Pick out every line in the entries below that contains the word "distances", and copy each line in full.

BEGIN

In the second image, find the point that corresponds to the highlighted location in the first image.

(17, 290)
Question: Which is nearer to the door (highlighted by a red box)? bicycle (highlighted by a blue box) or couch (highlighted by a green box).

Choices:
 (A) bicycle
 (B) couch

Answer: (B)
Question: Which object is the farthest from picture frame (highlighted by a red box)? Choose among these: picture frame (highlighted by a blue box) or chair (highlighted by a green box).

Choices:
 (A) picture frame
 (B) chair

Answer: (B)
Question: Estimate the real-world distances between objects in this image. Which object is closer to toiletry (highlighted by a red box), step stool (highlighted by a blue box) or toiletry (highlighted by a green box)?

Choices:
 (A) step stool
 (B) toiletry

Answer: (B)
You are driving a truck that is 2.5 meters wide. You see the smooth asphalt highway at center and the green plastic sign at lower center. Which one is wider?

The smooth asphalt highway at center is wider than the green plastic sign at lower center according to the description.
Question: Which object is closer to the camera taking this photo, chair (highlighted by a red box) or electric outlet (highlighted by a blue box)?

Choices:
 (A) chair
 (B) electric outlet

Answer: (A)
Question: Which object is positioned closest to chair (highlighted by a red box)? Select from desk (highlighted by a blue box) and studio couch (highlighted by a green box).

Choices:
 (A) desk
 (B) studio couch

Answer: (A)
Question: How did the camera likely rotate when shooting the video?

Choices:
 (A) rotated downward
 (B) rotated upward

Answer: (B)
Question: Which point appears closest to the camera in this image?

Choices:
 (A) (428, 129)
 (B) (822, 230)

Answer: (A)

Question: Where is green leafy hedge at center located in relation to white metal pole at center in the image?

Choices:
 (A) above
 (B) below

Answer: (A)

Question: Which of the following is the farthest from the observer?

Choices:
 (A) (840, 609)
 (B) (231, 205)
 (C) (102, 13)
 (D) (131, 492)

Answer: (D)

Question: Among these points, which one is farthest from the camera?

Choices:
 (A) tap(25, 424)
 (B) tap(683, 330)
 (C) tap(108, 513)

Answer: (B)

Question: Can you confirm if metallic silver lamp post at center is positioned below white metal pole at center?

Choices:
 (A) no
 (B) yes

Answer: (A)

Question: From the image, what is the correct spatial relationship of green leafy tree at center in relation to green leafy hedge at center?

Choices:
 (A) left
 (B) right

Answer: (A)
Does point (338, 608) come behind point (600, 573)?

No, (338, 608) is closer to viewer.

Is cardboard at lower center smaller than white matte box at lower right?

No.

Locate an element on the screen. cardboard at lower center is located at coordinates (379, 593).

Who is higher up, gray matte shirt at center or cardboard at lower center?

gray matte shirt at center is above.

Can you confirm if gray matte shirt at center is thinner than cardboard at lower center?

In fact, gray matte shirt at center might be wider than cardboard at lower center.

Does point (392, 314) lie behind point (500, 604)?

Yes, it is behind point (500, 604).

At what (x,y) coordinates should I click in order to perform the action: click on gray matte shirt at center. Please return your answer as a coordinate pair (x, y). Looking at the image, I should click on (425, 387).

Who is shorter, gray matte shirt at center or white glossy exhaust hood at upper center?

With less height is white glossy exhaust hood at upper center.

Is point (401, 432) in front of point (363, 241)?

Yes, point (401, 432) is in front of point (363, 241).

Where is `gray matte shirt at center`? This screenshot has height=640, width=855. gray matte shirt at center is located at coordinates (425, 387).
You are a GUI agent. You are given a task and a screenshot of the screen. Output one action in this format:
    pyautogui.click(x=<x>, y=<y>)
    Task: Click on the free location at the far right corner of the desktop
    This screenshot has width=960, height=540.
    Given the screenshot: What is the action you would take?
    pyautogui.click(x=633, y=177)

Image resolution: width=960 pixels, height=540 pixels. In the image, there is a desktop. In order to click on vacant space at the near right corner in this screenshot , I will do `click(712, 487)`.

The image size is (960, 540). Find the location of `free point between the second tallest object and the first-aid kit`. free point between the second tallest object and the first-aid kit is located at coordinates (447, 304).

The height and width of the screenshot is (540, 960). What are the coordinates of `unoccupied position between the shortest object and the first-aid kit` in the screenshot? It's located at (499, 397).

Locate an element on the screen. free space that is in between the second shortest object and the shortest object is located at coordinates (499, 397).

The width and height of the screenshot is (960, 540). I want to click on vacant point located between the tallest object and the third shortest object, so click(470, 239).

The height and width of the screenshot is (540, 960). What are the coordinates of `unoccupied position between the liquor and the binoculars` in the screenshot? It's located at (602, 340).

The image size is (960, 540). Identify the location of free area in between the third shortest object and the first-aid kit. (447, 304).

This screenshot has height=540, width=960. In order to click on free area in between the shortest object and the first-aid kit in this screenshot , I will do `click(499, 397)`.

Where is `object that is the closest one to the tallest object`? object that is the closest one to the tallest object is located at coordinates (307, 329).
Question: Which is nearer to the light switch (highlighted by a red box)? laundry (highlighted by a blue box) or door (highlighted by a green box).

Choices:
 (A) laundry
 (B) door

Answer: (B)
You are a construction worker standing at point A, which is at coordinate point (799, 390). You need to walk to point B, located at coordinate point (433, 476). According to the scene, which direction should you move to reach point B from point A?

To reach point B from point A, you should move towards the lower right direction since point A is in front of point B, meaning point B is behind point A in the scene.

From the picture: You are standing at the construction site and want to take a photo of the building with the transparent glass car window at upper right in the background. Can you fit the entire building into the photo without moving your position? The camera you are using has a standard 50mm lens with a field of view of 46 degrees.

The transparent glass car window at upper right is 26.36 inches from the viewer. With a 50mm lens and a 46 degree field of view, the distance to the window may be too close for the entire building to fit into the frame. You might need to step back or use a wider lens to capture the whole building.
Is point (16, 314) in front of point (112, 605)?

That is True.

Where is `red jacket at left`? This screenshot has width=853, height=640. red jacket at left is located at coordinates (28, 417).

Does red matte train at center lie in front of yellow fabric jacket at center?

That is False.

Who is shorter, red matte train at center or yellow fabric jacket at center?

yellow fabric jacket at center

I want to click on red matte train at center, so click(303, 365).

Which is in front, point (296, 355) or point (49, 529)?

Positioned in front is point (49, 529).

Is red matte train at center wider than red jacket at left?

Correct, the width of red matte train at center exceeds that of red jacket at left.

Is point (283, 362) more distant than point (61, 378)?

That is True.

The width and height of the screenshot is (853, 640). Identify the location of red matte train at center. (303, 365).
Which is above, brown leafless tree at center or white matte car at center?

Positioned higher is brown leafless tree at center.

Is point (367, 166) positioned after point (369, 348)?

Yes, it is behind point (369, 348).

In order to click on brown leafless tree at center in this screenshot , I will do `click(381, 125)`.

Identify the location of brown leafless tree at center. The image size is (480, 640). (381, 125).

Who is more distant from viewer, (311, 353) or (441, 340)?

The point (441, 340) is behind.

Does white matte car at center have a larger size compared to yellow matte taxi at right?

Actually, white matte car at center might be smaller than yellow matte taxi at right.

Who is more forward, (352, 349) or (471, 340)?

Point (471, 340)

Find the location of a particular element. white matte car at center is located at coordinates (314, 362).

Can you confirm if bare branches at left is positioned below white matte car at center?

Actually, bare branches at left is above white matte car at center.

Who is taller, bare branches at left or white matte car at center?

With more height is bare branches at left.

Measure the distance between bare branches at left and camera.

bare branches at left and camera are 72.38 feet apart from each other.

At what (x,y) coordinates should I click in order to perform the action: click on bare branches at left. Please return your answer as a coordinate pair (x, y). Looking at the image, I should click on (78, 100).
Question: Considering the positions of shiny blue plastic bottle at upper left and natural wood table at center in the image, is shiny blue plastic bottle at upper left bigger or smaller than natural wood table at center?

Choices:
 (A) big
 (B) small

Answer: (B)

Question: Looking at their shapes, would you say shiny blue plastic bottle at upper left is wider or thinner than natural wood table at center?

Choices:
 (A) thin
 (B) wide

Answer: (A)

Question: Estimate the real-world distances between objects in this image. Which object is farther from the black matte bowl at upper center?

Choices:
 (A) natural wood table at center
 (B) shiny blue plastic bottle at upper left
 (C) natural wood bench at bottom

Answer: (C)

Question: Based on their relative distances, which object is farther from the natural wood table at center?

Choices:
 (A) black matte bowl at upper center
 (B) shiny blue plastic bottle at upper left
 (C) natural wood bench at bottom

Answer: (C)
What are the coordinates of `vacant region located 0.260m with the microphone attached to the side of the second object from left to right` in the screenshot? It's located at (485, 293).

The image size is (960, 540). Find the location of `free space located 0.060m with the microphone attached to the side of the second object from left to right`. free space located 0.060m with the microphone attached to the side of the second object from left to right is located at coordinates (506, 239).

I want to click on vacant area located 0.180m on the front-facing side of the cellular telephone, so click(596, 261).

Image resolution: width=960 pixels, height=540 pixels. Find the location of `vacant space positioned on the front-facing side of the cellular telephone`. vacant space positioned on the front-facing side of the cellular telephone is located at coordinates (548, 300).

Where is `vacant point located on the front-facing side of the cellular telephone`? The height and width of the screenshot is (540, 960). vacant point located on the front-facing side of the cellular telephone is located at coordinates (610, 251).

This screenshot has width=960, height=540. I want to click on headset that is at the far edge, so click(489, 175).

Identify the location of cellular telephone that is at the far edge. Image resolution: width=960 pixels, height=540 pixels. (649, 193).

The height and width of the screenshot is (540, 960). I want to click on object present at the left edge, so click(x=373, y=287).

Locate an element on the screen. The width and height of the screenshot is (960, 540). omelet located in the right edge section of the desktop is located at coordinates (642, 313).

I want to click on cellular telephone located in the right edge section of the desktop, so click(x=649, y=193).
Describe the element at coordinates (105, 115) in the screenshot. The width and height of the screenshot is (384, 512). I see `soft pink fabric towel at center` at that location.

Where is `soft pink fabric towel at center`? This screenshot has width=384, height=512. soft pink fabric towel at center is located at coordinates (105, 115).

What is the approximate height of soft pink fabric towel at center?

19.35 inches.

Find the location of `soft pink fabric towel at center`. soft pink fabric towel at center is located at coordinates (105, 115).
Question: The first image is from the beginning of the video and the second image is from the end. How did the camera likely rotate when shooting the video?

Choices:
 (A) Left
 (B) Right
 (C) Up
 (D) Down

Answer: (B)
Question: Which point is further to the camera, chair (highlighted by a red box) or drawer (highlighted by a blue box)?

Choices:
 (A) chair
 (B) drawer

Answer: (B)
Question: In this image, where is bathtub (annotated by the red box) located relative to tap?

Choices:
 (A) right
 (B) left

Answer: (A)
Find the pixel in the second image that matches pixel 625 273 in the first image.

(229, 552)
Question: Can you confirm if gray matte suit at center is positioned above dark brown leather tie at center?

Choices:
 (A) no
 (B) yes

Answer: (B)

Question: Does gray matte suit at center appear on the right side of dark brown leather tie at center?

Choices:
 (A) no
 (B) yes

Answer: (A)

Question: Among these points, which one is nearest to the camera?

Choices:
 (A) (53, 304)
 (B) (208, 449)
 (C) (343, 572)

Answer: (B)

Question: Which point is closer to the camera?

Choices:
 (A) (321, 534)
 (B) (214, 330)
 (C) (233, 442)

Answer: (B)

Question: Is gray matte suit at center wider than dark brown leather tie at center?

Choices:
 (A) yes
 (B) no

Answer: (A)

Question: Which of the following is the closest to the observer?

END

- [TASK SOLUTION]
Question: Estimate the real-world distances between objects in this image. Which object is closer to toiletry (highlighted by a red box), step stool (highlighted by a blue box) or toiletry (highlighted by a green box)?
Question: Estimate the real-world distances between objects in this image. Which object is farther from the black matte bowl at upper center?
Question: Based on their relative distances, which object is farther from the natural wood table at center?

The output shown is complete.